BEGIN Data records
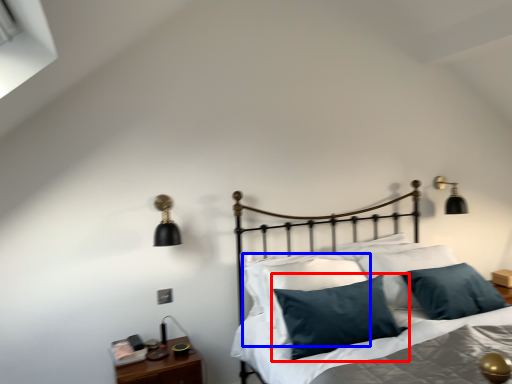
Question: Which object appears closest to the camera in this image, pillow (highlighted by a red box) or pillow (highlighted by a blue box)?

Choices:
 (A) pillow
 (B) pillow

Answer: (A)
END Data records
What to produce => Copy the rows above word for word, leaving out the pictures.

Reply =>
Question: Which object appears closest to the camera in this image, pillow (highlighted by a red box) or pillow (highlighted by a blue box)?

Choices:
 (A) pillow
 (B) pillow

Answer: (A)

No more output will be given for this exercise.